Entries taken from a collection

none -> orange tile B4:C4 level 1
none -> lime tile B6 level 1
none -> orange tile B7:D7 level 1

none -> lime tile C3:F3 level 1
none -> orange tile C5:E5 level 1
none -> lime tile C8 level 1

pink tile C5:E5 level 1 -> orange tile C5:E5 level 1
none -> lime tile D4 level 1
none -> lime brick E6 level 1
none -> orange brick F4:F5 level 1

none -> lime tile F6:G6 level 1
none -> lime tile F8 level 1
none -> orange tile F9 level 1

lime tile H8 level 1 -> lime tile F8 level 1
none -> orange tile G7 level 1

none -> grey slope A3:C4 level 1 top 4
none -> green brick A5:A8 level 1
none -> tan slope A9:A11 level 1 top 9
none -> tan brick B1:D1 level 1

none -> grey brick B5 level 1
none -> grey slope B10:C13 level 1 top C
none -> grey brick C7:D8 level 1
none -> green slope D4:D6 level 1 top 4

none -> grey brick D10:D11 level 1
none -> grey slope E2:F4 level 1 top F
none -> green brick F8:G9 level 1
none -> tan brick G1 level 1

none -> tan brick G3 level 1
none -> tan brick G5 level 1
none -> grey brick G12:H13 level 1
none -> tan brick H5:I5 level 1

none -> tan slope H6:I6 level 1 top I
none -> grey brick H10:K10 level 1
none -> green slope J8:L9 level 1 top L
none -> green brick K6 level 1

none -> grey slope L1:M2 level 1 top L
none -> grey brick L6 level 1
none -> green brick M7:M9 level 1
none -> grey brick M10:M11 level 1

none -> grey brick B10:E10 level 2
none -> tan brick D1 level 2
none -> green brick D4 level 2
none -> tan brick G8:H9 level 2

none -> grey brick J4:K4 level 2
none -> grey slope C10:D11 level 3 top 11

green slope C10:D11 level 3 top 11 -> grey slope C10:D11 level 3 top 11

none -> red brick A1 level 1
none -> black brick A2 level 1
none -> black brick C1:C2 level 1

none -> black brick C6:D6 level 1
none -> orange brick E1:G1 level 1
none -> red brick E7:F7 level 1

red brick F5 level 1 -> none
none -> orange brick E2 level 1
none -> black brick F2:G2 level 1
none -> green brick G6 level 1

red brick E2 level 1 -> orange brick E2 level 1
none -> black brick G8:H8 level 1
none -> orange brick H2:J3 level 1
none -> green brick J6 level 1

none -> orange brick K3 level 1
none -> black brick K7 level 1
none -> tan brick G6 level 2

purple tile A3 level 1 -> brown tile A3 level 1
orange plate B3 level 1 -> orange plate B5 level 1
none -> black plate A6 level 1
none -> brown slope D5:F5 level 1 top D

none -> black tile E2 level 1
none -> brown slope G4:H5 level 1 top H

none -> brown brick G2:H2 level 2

PROBLEM REQUIREMENTS >>
Would you retype all of the data exactly as shown?

SOLVED EXERCISE >>
none -> orange tile B4:C4 level 1
none -> lime tile B6 level 1
none -> orange tile B7:D7 level 1

none -> lime tile C3:F3 level 1
none -> orange tile C5:E5 level 1
none -> lime tile C8 level 1

pink tile C5:E5 level 1 -> orange tile C5:E5 level 1
none -> lime tile D4 level 1
none -> lime brick E6 level 1
none -> orange brick F4:F5 level 1

none -> lime tile F6:G6 level 1
none -> lime tile F8 level 1
none -> orange tile F9 level 1

lime tile H8 level 1 -> lime tile F8 level 1
none -> orange tile G7 level 1

none -> grey slope A3:C4 level 1 top 4
none -> green brick A5:A8 level 1
none -> tan slope A9:A11 level 1 top 9
none -> tan brick B1:D1 level 1

none -> grey brick B5 level 1
none -> grey slope B10:C13 level 1 top C
none -> grey brick C7:D8 level 1
none -> green slope D4:D6 level 1 top 4

none -> grey brick D10:D11 level 1
none -> grey slope E2:F4 level 1 top F
none -> green brick F8:G9 level 1
none -> tan brick G1 level 1

none -> tan brick G3 level 1
none -> tan brick G5 level 1
none -> grey brick G12:H13 level 1
none -> tan brick H5:I5 level 1

none -> tan slope H6:I6 level 1 top I
none -> grey brick H10:K10 level 1
none -> green slope J8:L9 level 1 top L
none -> green brick K6 level 1

none -> grey slope L1:M2 level 1 top L
none -> grey brick L6 level 1
none -> green brick M7:M9 level 1
none -> grey brick M10:M11 level 1

none -> grey brick B10:E10 level 2
none -> tan brick D1 level 2
none -> green brick D4 level 2
none -> tan brick G8:H9 level 2

none -> grey brick J4:K4 level 2
none -> grey slope C10:D11 level 3 top 11

green slope C10:D11 level 3 top 11 -> grey slope C10:D11 level 3 top 11

none -> red brick A1 level 1
none -> black brick A2 level 1
none -> black brick C1:C2 level 1

none -> black brick C6:D6 level 1
none -> orange brick E1:G1 level 1
none -> red brick E7:F7 level 1

red brick F5 level 1 -> none
none -> orange brick E2 level 1
none -> black brick F2:G2 level 1
none -> green brick G6 level 1

red brick E2 level 1 -> orange brick E2 level 1
none -> black brick G8:H8 level 1
none -> orange brick H2:J3 level 1
none -> green brick J6 level 1

none -> orange brick K3 level 1
none -> black brick K7 level 1
none -> tan brick G6 level 2

purple tile A3 level 1 -> brown tile A3 level 1
orange plate B3 level 1 -> orange plate B5 level 1
none -> black plate A6 level 1
none -> brown slope D5:F5 level 1 top D

none -> black tile E2 level 1
none -> brown slope G4:H5 level 1 top H

none -> brown brick G2:H2 level 2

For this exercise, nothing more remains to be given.